*** Available data ***
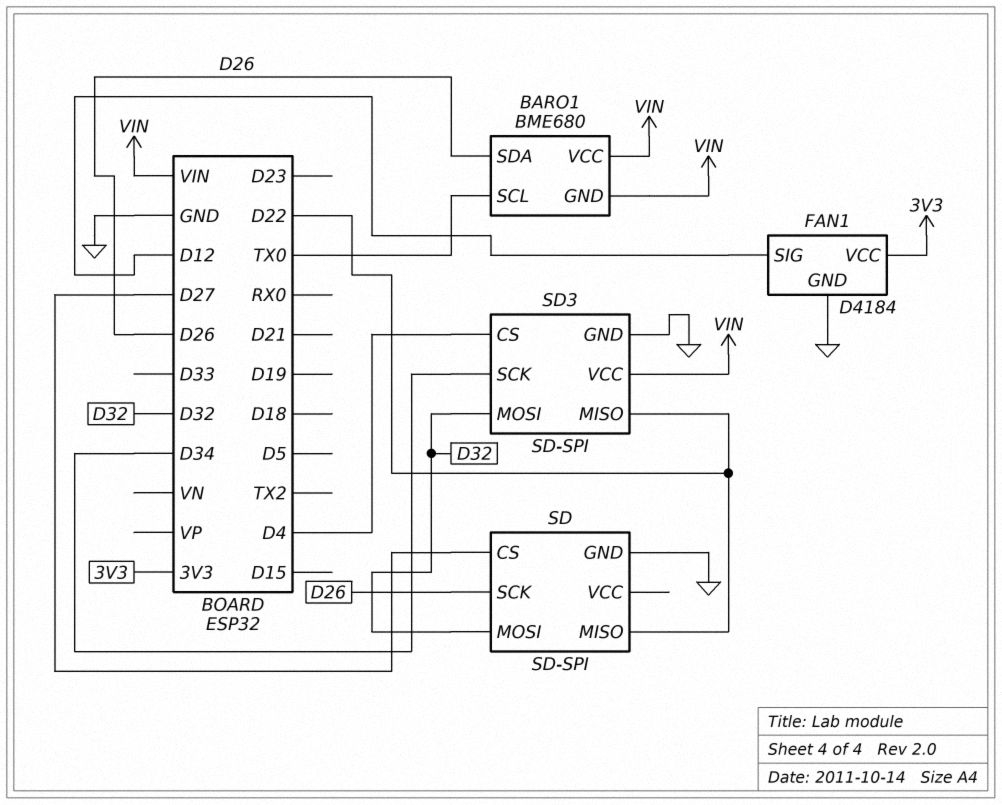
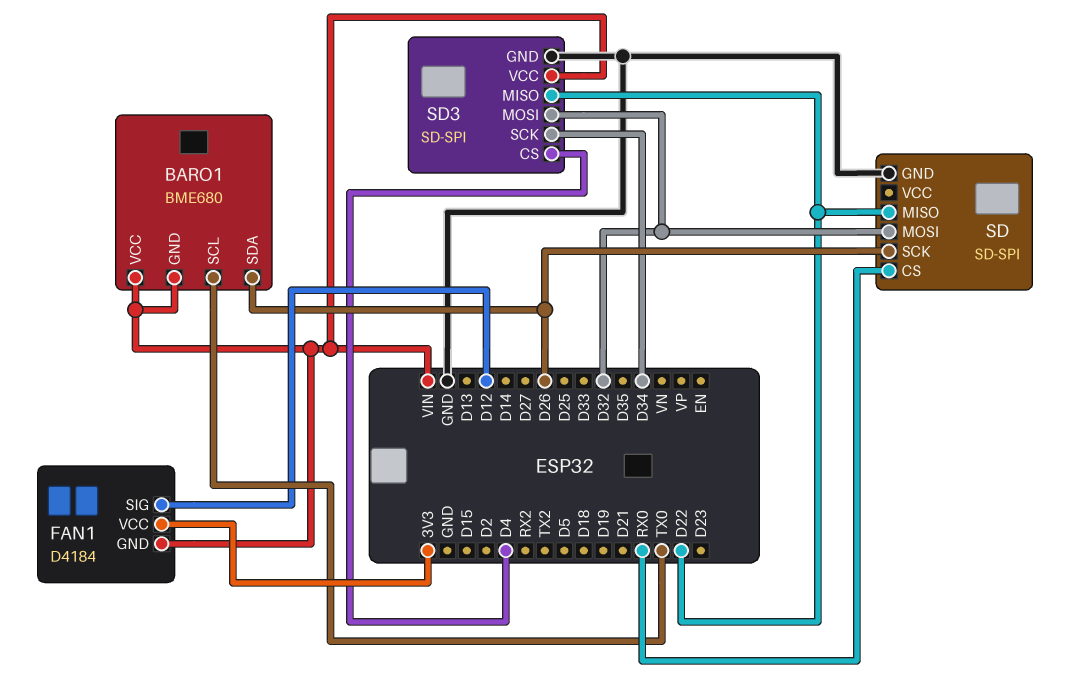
FAN1 pin GND: GND -> VIN
SD pin CS: D27 -> RX0

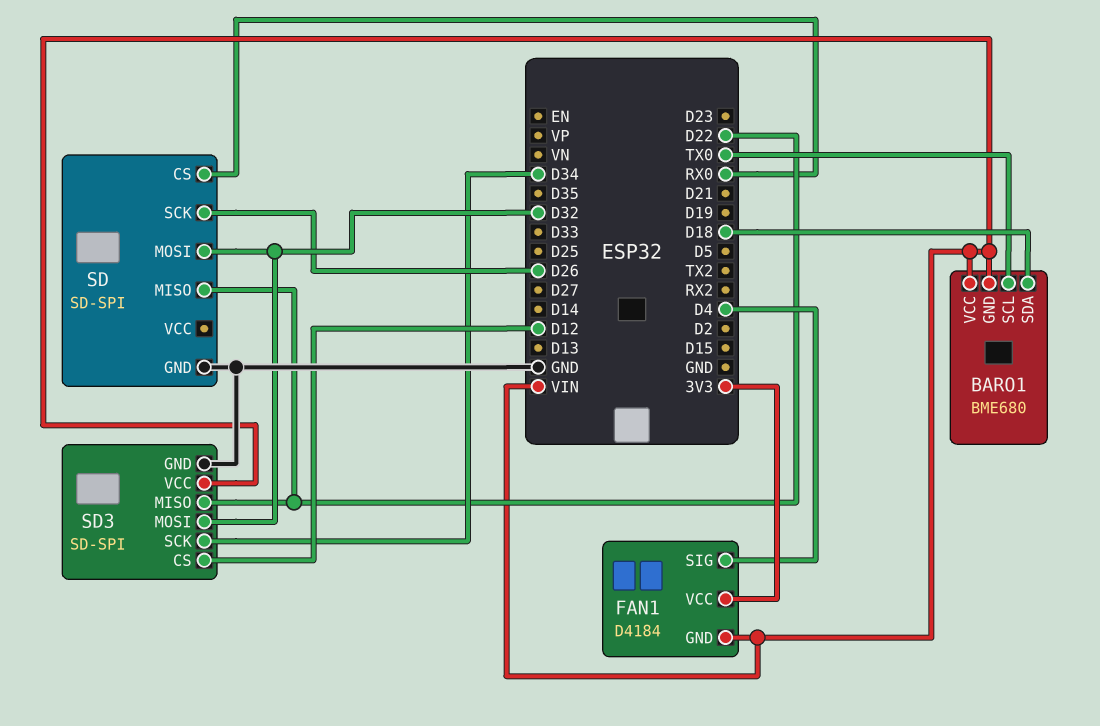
BARO1 pin SDA: D26 -> D18
FAN1 pin SIG: D12 -> D4
SD3 pin CS: D4 -> D12

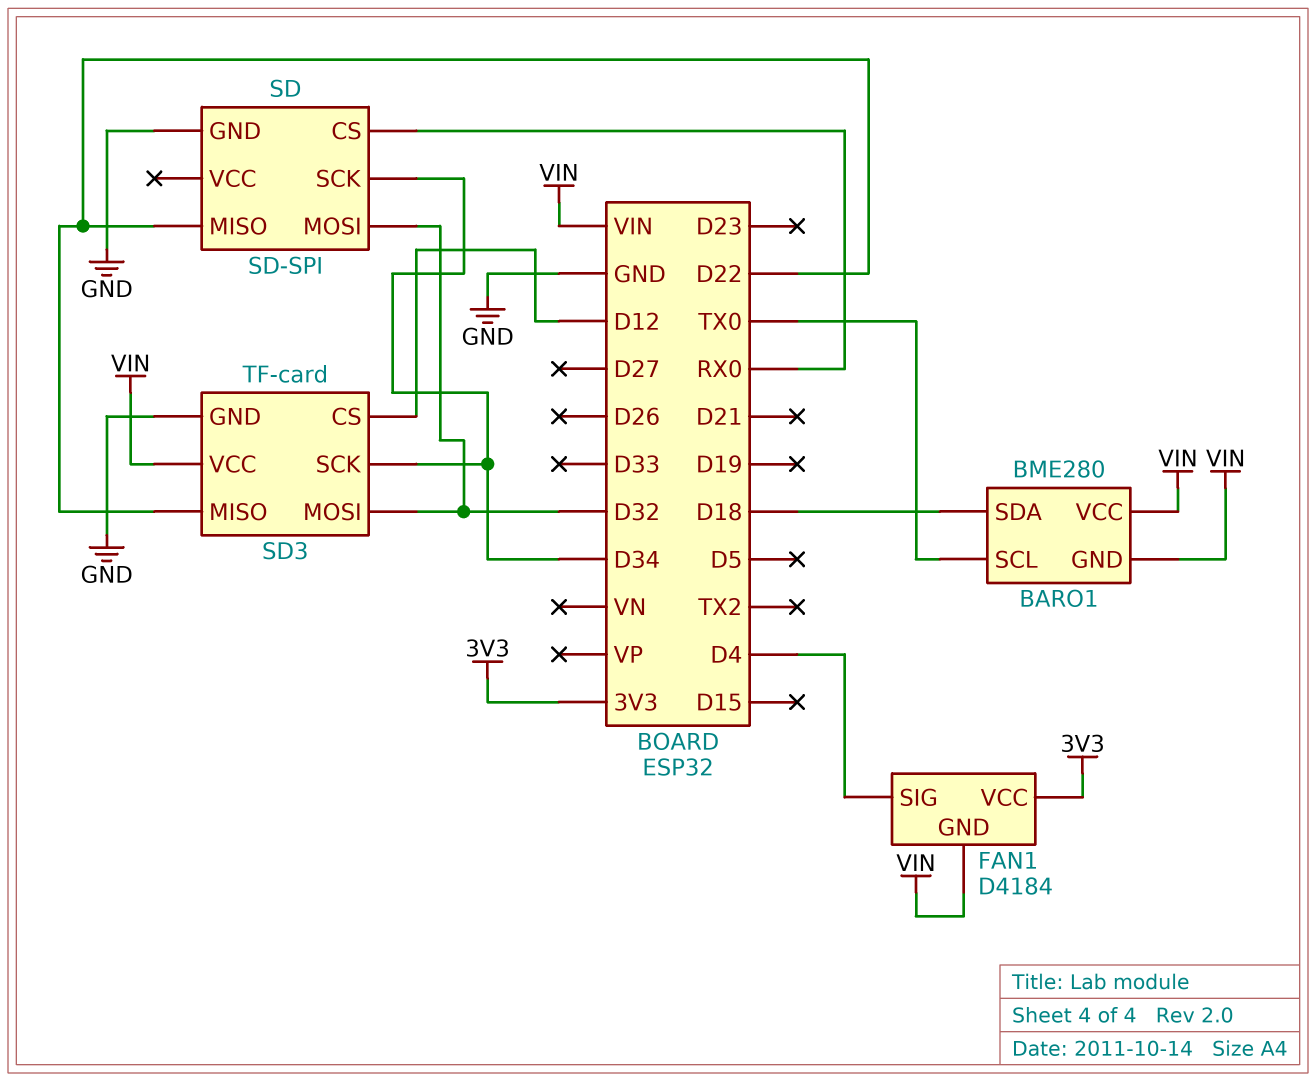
BARO1: BME680 -> BME280
SD pin SCK: D26 -> D34
SD3: SD-SPI -> TF-card

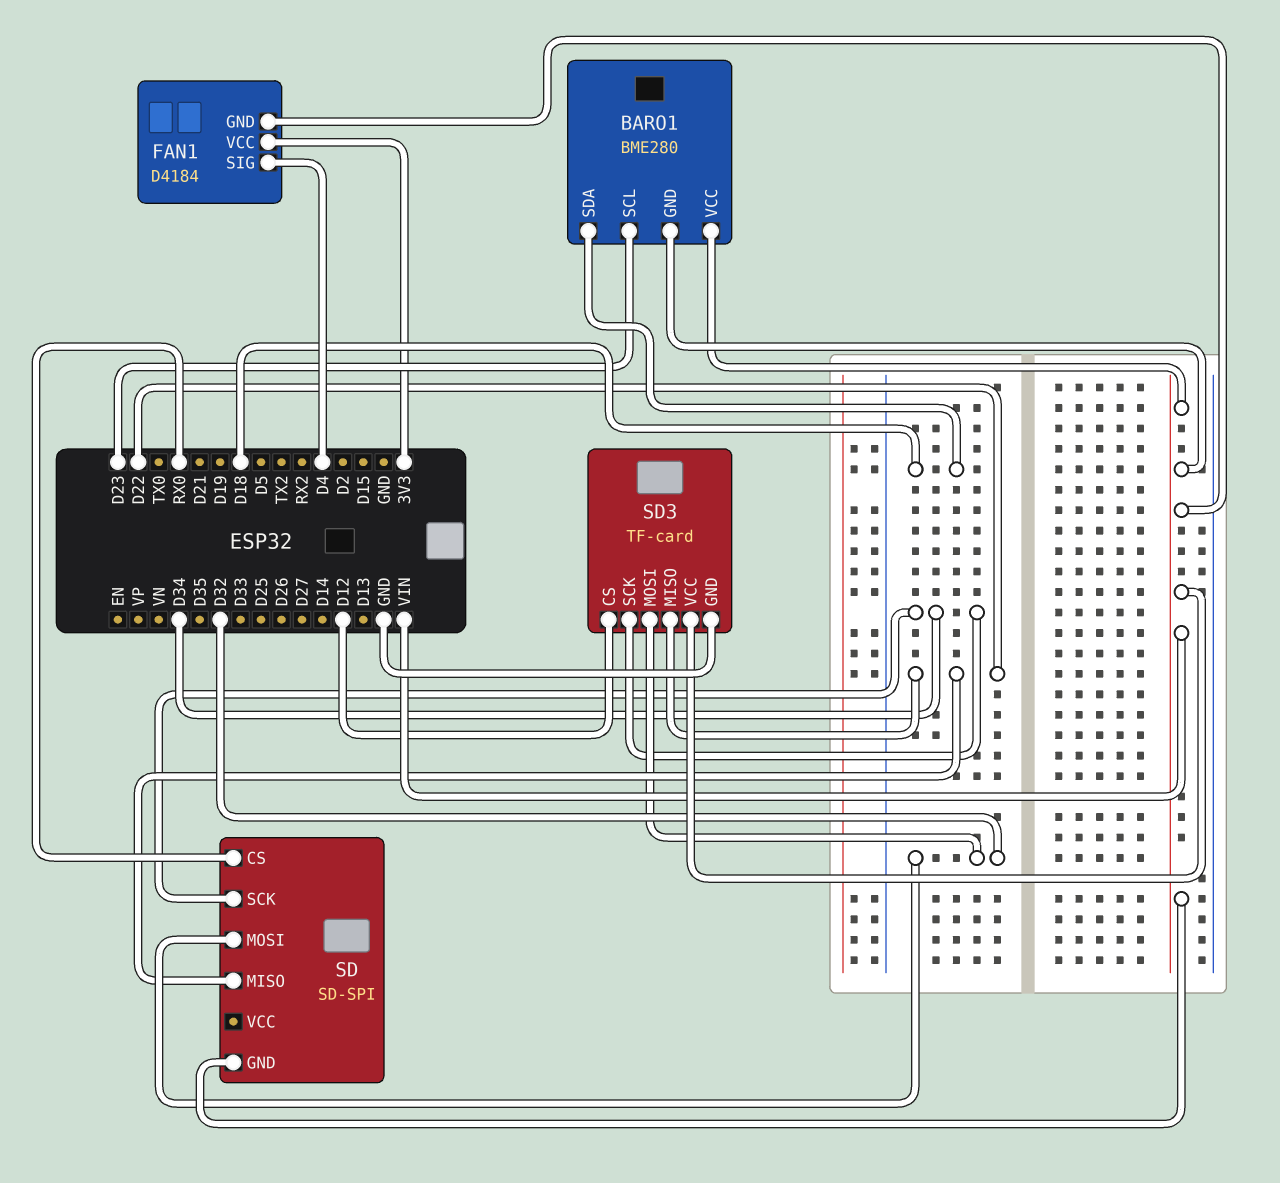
BARO1 pin SCL: TX0 -> D23
SD pin GND: GND -> VIN

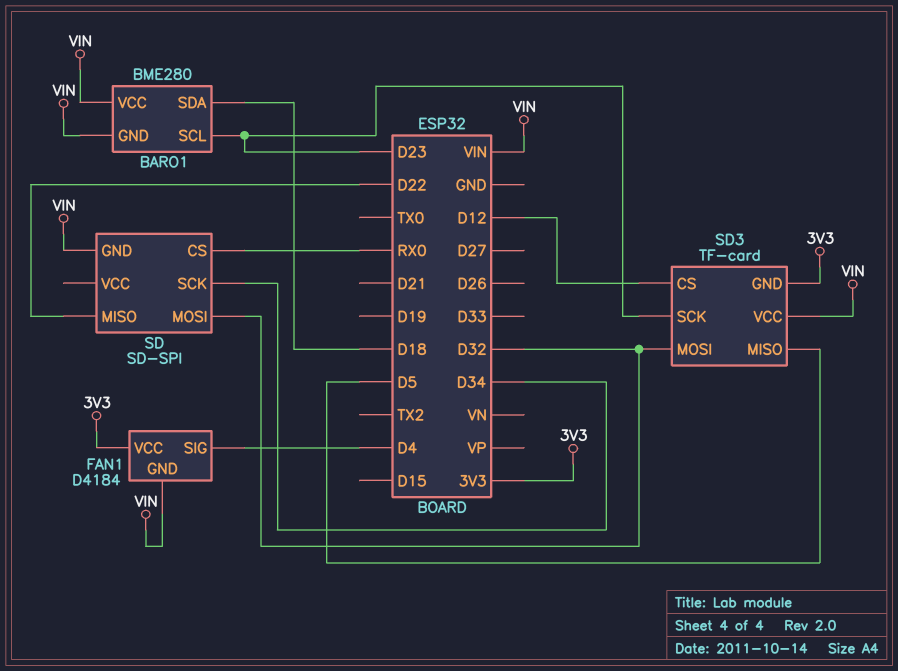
SD3 pin GND: GND -> 3V3
SD3 pin MISO: D22 -> D5
SD3 pin SCK: D34 -> D23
***
Work order:
Since the pictures are not wanted, transcribe the rest of the listing above exactly.

Task response:
FAN1 pin GND: GND -> VIN
SD pin CS: D27 -> RX0

BARO1 pin SDA: D26 -> D18
FAN1 pin SIG: D12 -> D4
SD3 pin CS: D4 -> D12

BARO1: BME680 -> BME280
SD pin SCK: D26 -> D34
SD3: SD-SPI -> TF-card

BARO1 pin SCL: TX0 -> D23
SD pin GND: GND -> VIN

SD3 pin GND: GND -> 3V3
SD3 pin MISO: D22 -> D5
SD3 pin SCK: D34 -> D23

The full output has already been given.